-------- Dataset extract

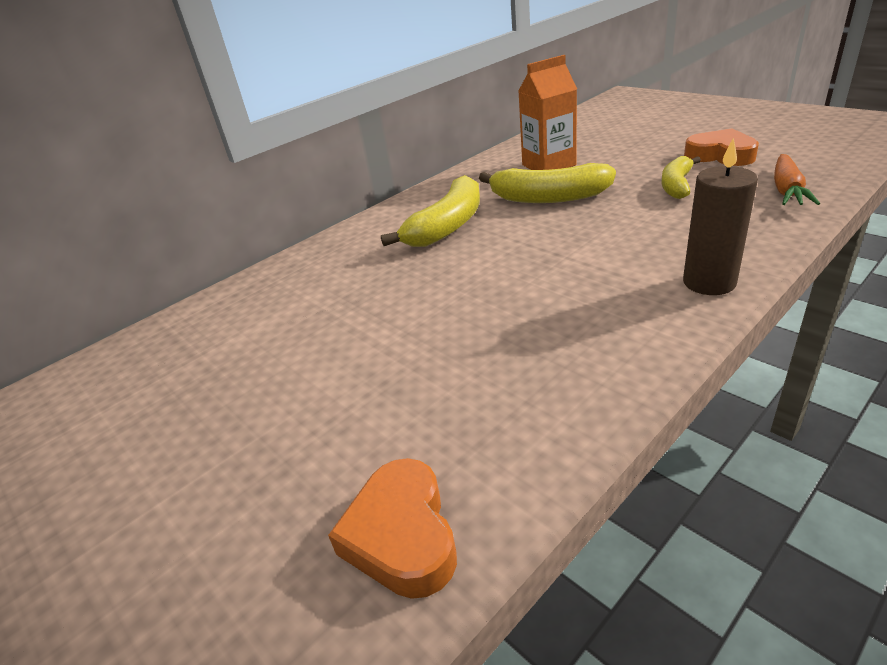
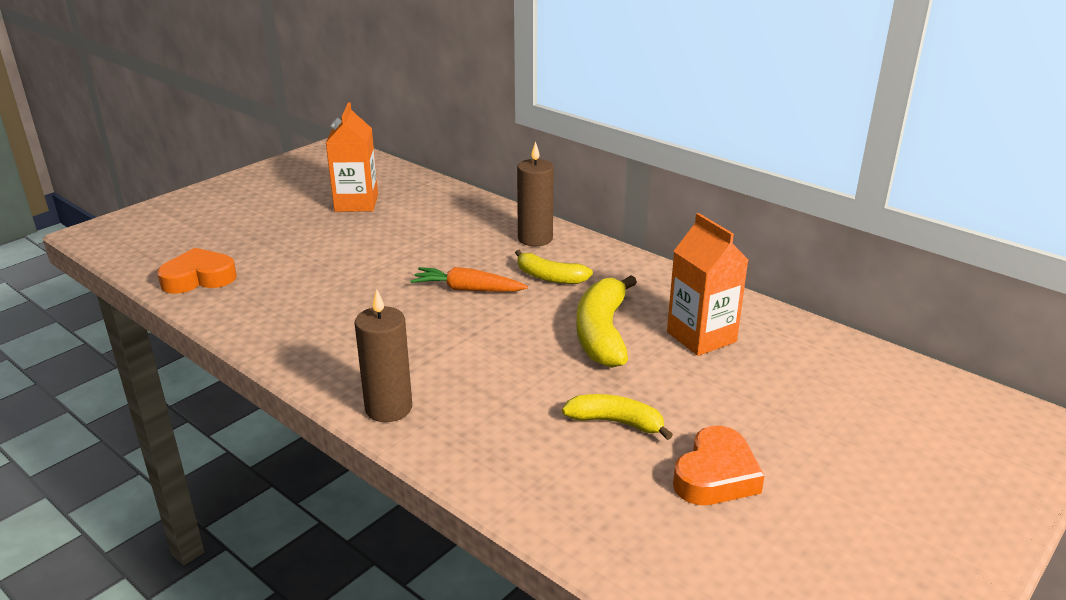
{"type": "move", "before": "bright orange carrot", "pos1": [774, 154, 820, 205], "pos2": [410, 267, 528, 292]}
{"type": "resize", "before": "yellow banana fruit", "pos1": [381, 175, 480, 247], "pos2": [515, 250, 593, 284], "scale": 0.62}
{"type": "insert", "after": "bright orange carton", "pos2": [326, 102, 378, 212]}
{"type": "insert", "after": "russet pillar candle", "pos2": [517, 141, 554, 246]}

----------------

## Problem details
Report back each line in the material above that contains the string "insert".

## Your solution
{"type": "insert", "after": "bright orange carton", "pos2": [326, 102, 378, 212]}
{"type": "insert", "after": "russet pillar candle", "pos2": [517, 141, 554, 246]}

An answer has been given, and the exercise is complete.